Task material START

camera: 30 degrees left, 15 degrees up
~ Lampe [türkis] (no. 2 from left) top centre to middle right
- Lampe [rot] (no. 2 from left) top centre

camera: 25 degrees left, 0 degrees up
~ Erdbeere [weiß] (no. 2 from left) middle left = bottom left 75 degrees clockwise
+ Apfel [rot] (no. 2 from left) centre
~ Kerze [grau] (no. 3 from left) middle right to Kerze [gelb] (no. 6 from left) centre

Task material END
Task material START

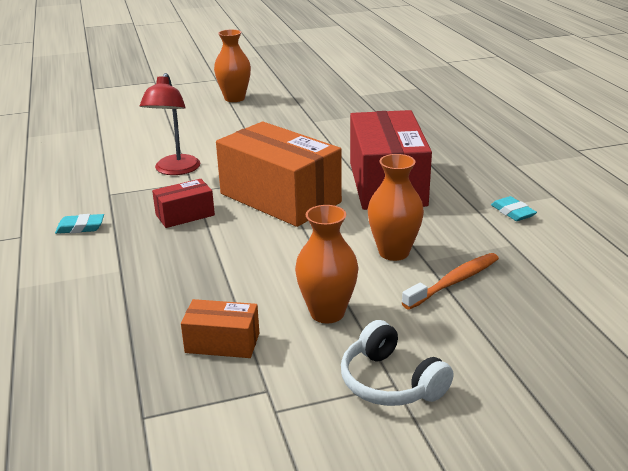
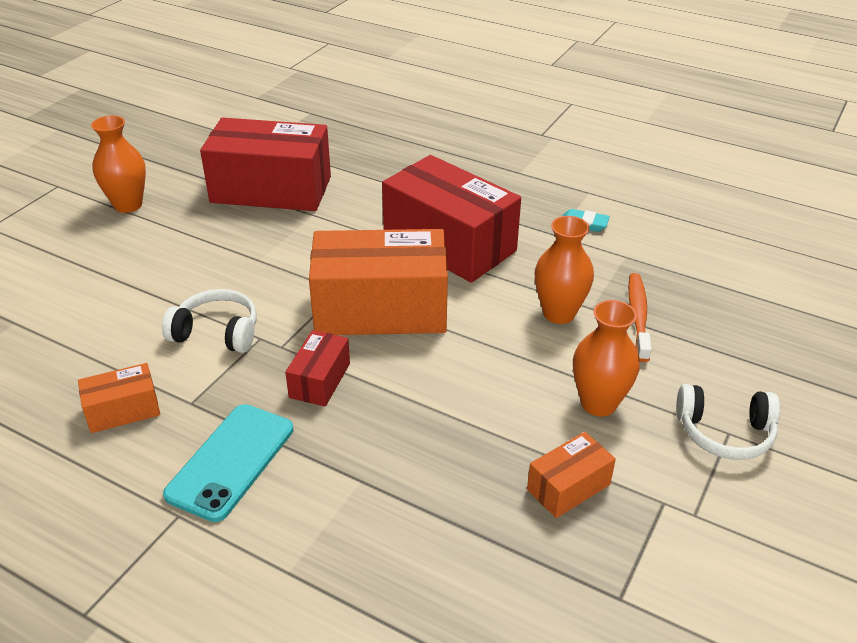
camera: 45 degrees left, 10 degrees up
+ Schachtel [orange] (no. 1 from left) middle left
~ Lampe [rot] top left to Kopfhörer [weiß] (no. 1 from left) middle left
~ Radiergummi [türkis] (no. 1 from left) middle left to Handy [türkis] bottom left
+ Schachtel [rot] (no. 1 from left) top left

Task material END
Task material START

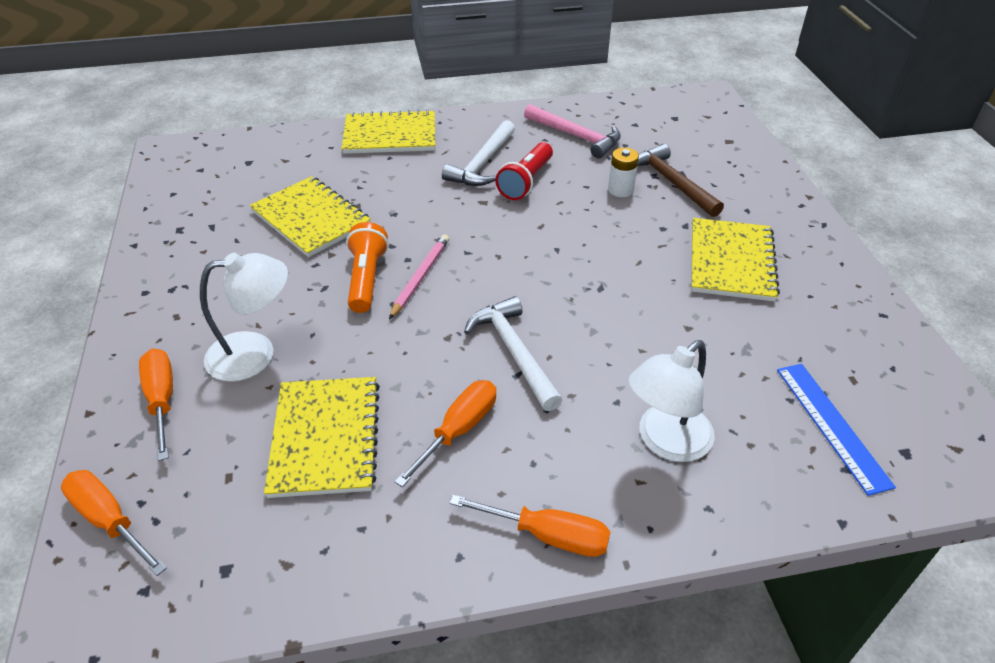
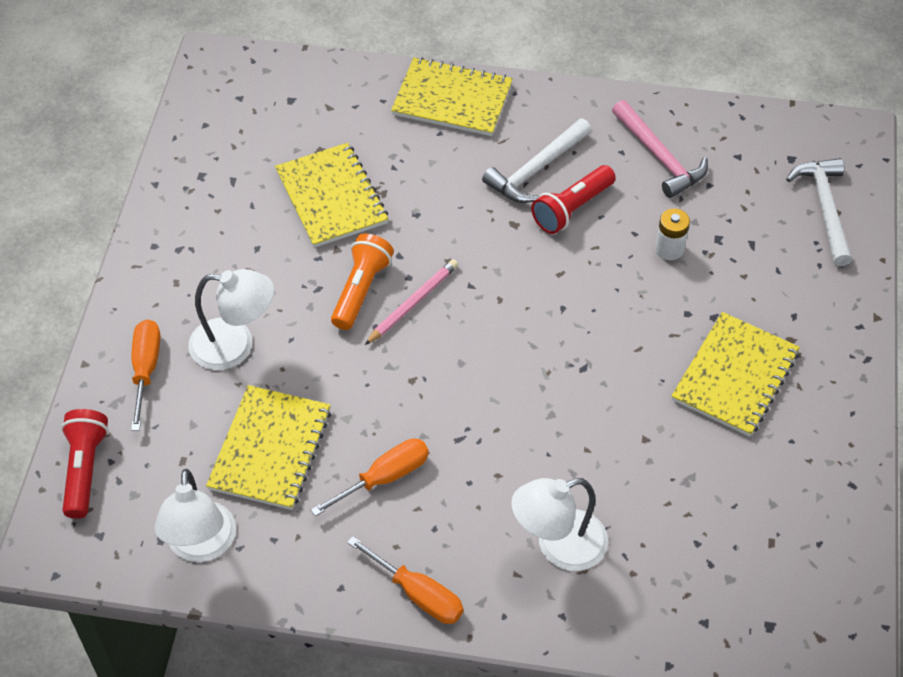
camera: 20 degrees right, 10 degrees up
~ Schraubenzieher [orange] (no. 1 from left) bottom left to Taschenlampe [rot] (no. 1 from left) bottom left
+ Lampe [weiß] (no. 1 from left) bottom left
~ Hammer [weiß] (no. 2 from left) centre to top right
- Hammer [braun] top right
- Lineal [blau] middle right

Task material END

Assignment:
With the first line being the one containing "camera: 30 degrees left, 15 degrees up" and the last line the one containing "to middle right", transcribe exactly the lines above that fall in that range.

Task output:
camera: 30 degrees left, 15 degrees up
~ Lampe [türkis] (no. 2 from left) top centre to middle right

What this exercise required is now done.